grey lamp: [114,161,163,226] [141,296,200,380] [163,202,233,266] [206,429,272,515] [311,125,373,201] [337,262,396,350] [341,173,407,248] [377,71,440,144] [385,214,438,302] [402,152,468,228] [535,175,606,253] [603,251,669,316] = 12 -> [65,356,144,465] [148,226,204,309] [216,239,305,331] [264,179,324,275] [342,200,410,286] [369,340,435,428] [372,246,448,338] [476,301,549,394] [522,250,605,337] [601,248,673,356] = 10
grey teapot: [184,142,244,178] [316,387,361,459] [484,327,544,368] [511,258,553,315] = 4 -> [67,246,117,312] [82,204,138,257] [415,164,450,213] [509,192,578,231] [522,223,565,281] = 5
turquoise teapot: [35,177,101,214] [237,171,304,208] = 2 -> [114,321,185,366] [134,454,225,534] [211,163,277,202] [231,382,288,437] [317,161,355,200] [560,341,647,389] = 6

...

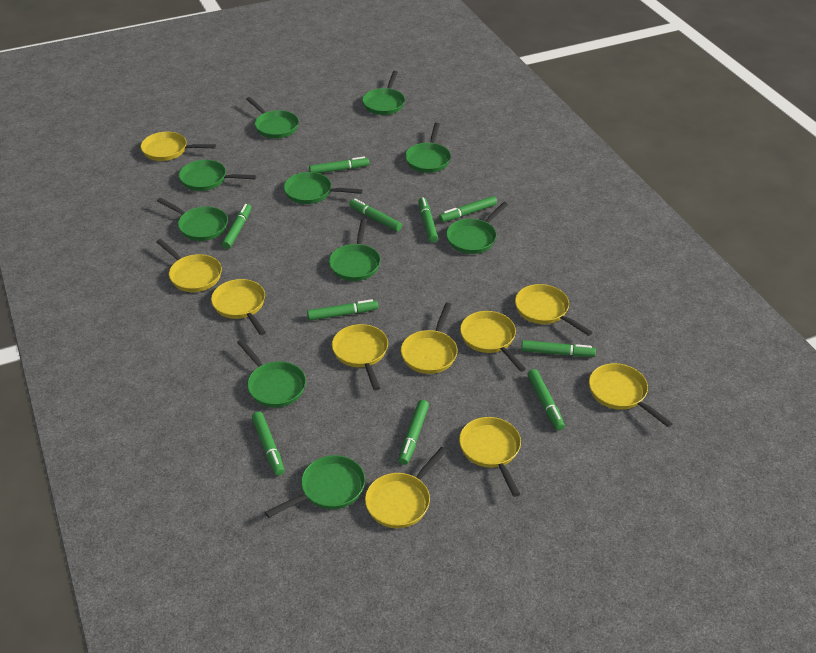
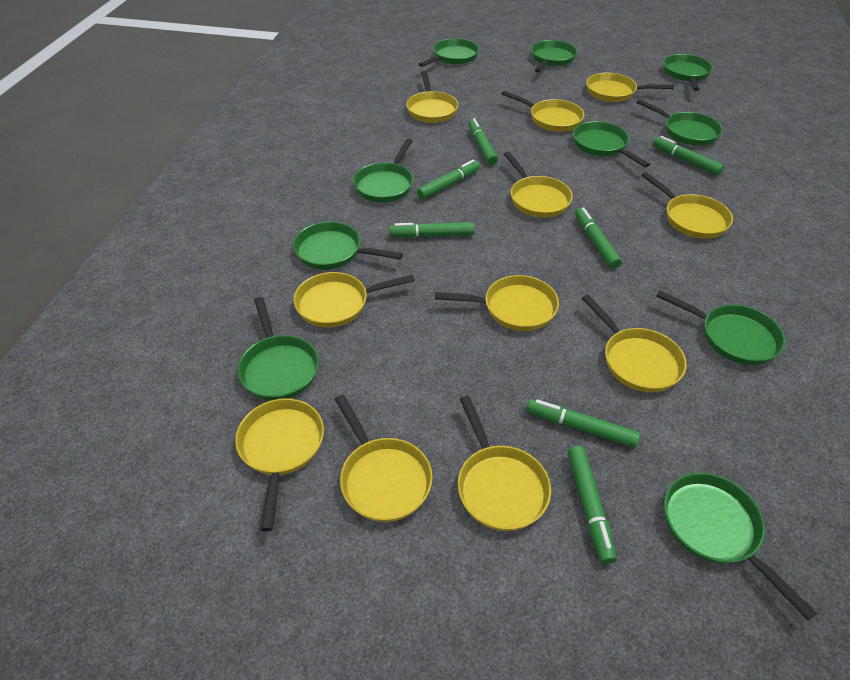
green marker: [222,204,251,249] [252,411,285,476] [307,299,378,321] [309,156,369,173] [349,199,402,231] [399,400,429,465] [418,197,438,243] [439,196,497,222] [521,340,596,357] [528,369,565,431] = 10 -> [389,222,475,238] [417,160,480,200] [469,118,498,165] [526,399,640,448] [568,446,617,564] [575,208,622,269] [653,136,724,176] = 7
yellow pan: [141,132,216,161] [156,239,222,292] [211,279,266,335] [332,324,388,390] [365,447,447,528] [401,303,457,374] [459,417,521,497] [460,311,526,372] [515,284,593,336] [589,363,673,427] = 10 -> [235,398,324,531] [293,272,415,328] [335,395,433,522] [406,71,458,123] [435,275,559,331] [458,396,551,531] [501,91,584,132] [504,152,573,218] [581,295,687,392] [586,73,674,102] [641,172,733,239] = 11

§ Task to complete: Retype only this portion of the data above: the line containing "grey lamp: [114,161,163,226]", the line containing "turquoise teapot: [35,177,101,214]", and all lines between them, exactly.

§ Your response:
grey lamp: [114,161,163,226] [141,296,200,380] [163,202,233,266] [206,429,272,515] [311,125,373,201] [337,262,396,350] [341,173,407,248] [377,71,440,144] [385,214,438,302] [402,152,468,228] [535,175,606,253] [603,251,669,316] = 12 -> [65,356,144,465] [148,226,204,309] [216,239,305,331] [264,179,324,275] [342,200,410,286] [369,340,435,428] [372,246,448,338] [476,301,549,394] [522,250,605,337] [601,248,673,356] = 10
grey teapot: [184,142,244,178] [316,387,361,459] [484,327,544,368] [511,258,553,315] = 4 -> [67,246,117,312] [82,204,138,257] [415,164,450,213] [509,192,578,231] [522,223,565,281] = 5
turquoise teapot: [35,177,101,214] [237,171,304,208] = 2 -> [114,321,185,366] [134,454,225,534] [211,163,277,202] [231,382,288,437] [317,161,355,200] [560,341,647,389] = 6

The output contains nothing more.